Search the records below for the line containing "type=rotate; before=BLACK LAMP;". Write out that line and every line after it exactly as written.

Records from a data collection:
[Start of section]
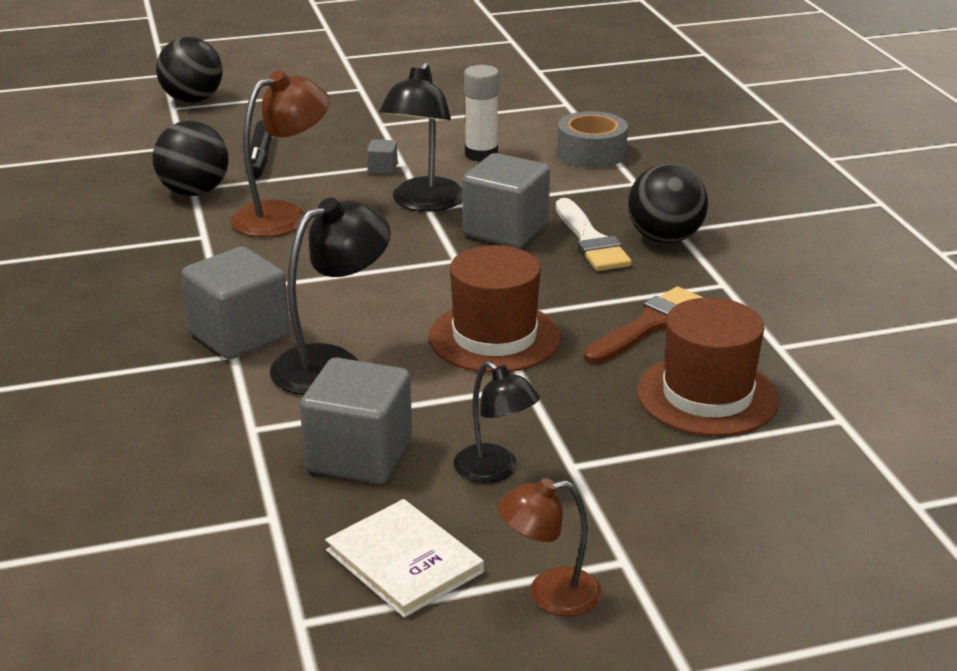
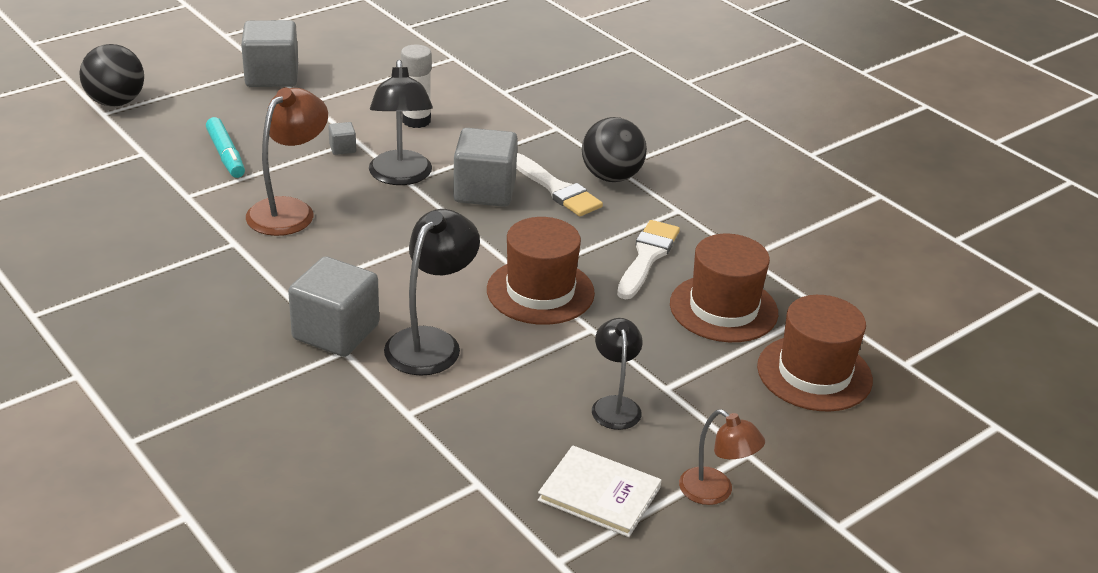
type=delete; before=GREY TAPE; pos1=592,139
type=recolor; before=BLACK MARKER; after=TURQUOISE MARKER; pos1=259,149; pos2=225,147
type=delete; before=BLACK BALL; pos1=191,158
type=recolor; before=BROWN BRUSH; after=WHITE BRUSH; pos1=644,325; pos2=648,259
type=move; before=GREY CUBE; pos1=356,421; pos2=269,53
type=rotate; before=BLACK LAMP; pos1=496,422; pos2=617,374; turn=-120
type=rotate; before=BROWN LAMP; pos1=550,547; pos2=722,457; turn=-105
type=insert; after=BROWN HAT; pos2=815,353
[End of section]
**Task result**.
type=rotate; before=BLACK LAMP; pos1=496,422; pos2=617,374; turn=-120
type=rotate; before=BROWN LAMP; pos1=550,547; pos2=722,457; turn=-105
type=insert; after=BROWN HAT; pos2=815,353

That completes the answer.